#### AVAILABLE DATA
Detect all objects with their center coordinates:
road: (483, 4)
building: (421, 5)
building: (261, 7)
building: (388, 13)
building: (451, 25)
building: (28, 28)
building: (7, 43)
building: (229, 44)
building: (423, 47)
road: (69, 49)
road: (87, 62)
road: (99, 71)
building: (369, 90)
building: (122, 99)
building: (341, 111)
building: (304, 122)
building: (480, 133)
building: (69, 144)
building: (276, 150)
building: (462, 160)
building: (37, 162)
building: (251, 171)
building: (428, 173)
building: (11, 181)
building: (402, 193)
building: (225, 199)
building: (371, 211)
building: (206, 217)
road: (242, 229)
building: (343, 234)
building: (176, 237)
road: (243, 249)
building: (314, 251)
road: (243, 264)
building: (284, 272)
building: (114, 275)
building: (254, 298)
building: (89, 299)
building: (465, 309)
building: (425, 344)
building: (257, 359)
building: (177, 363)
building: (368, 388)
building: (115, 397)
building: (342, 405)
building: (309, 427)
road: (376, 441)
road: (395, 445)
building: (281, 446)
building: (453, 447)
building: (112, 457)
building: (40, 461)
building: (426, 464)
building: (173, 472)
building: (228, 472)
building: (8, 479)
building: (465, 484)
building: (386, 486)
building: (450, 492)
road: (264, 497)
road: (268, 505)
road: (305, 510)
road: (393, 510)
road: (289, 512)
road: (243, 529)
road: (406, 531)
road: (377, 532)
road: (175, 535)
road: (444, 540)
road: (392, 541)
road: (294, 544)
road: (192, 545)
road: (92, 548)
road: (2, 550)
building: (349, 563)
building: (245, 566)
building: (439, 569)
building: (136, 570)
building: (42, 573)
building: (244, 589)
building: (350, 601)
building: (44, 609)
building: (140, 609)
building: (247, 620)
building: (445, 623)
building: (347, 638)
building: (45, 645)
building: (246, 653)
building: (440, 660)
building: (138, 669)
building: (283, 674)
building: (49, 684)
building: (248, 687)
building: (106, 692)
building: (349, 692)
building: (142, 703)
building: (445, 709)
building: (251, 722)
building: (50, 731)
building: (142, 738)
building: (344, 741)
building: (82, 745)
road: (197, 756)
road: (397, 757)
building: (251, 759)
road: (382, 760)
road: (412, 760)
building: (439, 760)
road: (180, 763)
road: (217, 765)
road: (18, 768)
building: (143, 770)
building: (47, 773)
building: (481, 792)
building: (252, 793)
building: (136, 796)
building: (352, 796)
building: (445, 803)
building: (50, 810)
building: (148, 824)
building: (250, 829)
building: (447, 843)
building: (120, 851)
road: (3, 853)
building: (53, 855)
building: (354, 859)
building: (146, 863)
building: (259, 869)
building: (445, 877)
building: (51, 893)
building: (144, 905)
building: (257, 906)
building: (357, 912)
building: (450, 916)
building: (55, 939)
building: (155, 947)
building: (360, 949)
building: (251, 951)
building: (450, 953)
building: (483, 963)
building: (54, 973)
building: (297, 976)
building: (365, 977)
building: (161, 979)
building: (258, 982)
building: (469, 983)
########
# WORK REQUEST
All the records shown above need to be given again exactly.

# EXPECTED OUTPUT
Detect all objects with their center coordinates:
road: (483, 4)
building: (421, 5)
building: (261, 7)
building: (388, 13)
building: (451, 25)
building: (28, 28)
building: (7, 43)
building: (229, 44)
building: (423, 47)
road: (69, 49)
road: (87, 62)
road: (99, 71)
building: (369, 90)
building: (122, 99)
building: (341, 111)
building: (304, 122)
building: (480, 133)
building: (69, 144)
building: (276, 150)
building: (462, 160)
building: (37, 162)
building: (251, 171)
building: (428, 173)
building: (11, 181)
building: (402, 193)
building: (225, 199)
building: (371, 211)
building: (206, 217)
road: (242, 229)
building: (343, 234)
building: (176, 237)
road: (243, 249)
building: (314, 251)
road: (243, 264)
building: (284, 272)
building: (114, 275)
building: (254, 298)
building: (89, 299)
building: (465, 309)
building: (425, 344)
building: (257, 359)
building: (177, 363)
building: (368, 388)
building: (115, 397)
building: (342, 405)
building: (309, 427)
road: (376, 441)
road: (395, 445)
building: (281, 446)
building: (453, 447)
building: (112, 457)
building: (40, 461)
building: (426, 464)
building: (173, 472)
building: (228, 472)
building: (8, 479)
building: (465, 484)
building: (386, 486)
building: (450, 492)
road: (264, 497)
road: (268, 505)
road: (305, 510)
road: (393, 510)
road: (289, 512)
road: (243, 529)
road: (406, 531)
road: (377, 532)
road: (175, 535)
road: (444, 540)
road: (392, 541)
road: (294, 544)
road: (192, 545)
road: (92, 548)
road: (2, 550)
building: (349, 563)
building: (245, 566)
building: (439, 569)
building: (136, 570)
building: (42, 573)
building: (244, 589)
building: (350, 601)
building: (44, 609)
building: (140, 609)
building: (247, 620)
building: (445, 623)
building: (347, 638)
building: (45, 645)
building: (246, 653)
building: (440, 660)
building: (138, 669)
building: (283, 674)
building: (49, 684)
building: (248, 687)
building: (106, 692)
building: (349, 692)
building: (142, 703)
building: (445, 709)
building: (251, 722)
building: (50, 731)
building: (142, 738)
building: (344, 741)
building: (82, 745)
road: (197, 756)
road: (397, 757)
building: (251, 759)
road: (382, 760)
road: (412, 760)
building: (439, 760)
road: (180, 763)
road: (217, 765)
road: (18, 768)
building: (143, 770)
building: (47, 773)
building: (481, 792)
building: (252, 793)
building: (136, 796)
building: (352, 796)
building: (445, 803)
building: (50, 810)
building: (148, 824)
building: (250, 829)
building: (447, 843)
building: (120, 851)
road: (3, 853)
building: (53, 855)
building: (354, 859)
building: (146, 863)
building: (259, 869)
building: (445, 877)
building: (51, 893)
building: (144, 905)
building: (257, 906)
building: (357, 912)
building: (450, 916)
building: (55, 939)
building: (155, 947)
building: (360, 949)
building: (251, 951)
building: (450, 953)
building: (483, 963)
building: (54, 973)
building: (297, 976)
building: (365, 977)
building: (161, 979)
building: (258, 982)
building: (469, 983)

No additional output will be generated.